Once the images are removed, repeat all of the entries exactly.
******
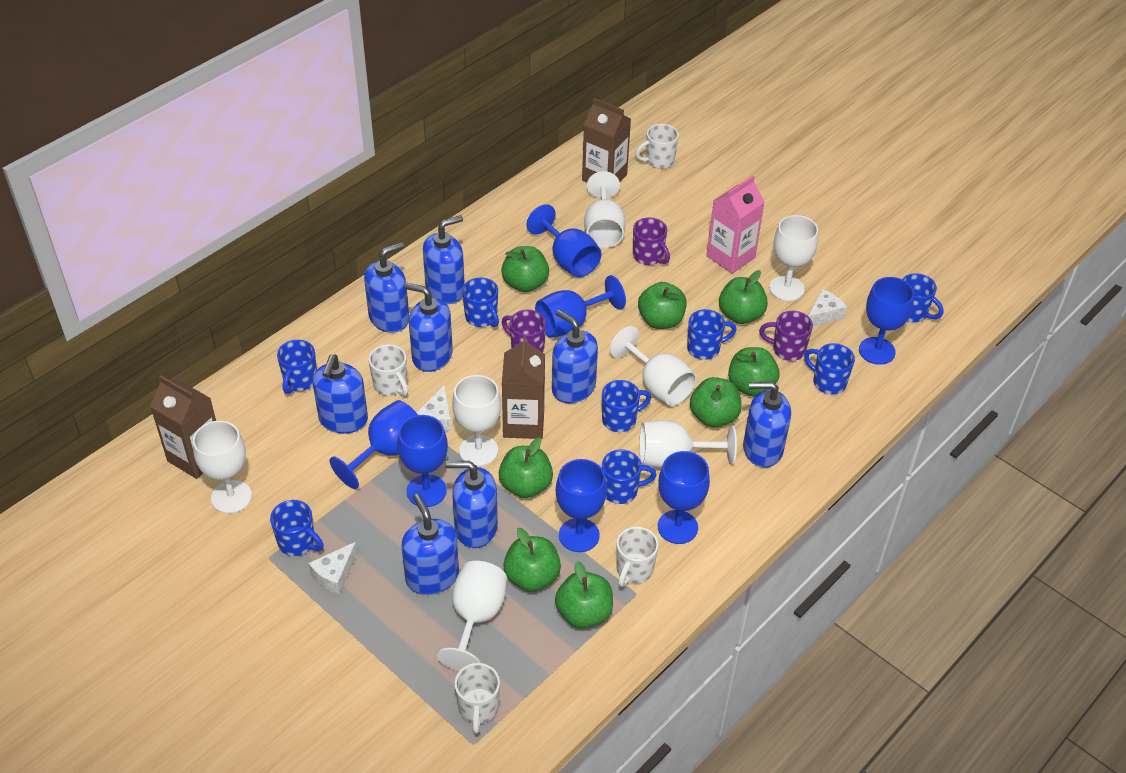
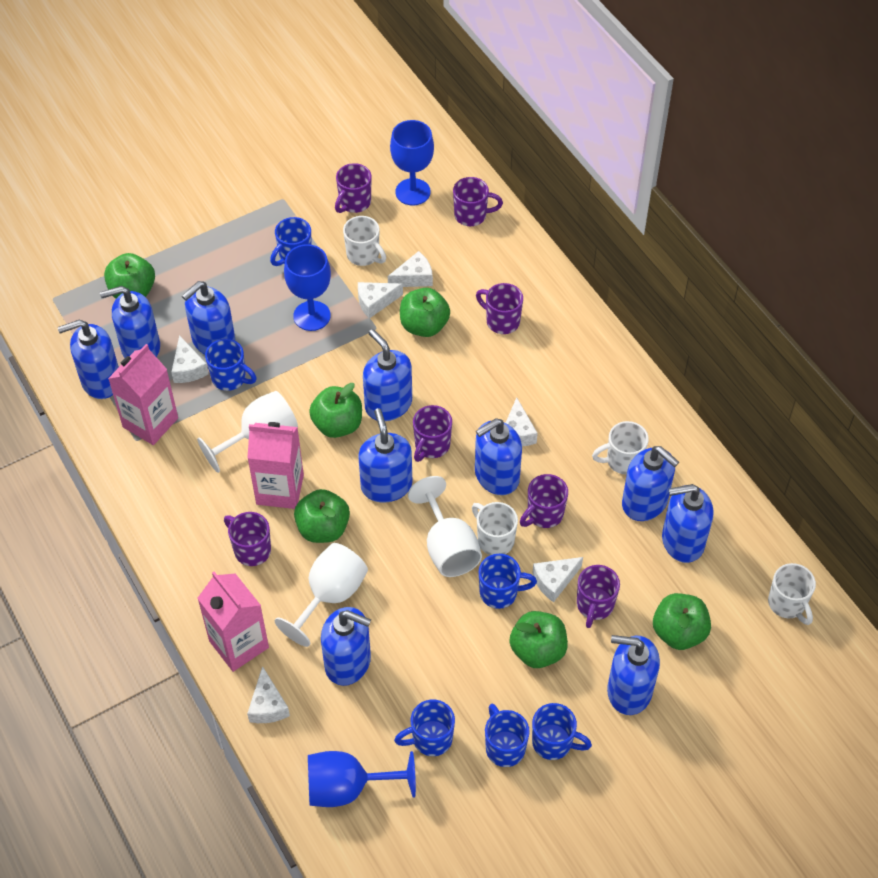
blue goblet: 7 -> 3
blue mug: 8 -> 6
blue soap dispenser: 8 -> 10
brown carton: 3 -> 0
green apple: 8 -> 6
pink carton: 1 -> 3
purple mug: 3 -> 7
white cheese: 3 -> 6
white goblet: 7 -> 3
******
## The answer
blue goblet: 7 -> 3
blue mug: 8 -> 6
blue soap dispenser: 8 -> 10
brown carton: 3 -> 0
green apple: 8 -> 6
pink carton: 1 -> 3
purple mug: 3 -> 7
white cheese: 3 -> 6
white goblet: 7 -> 3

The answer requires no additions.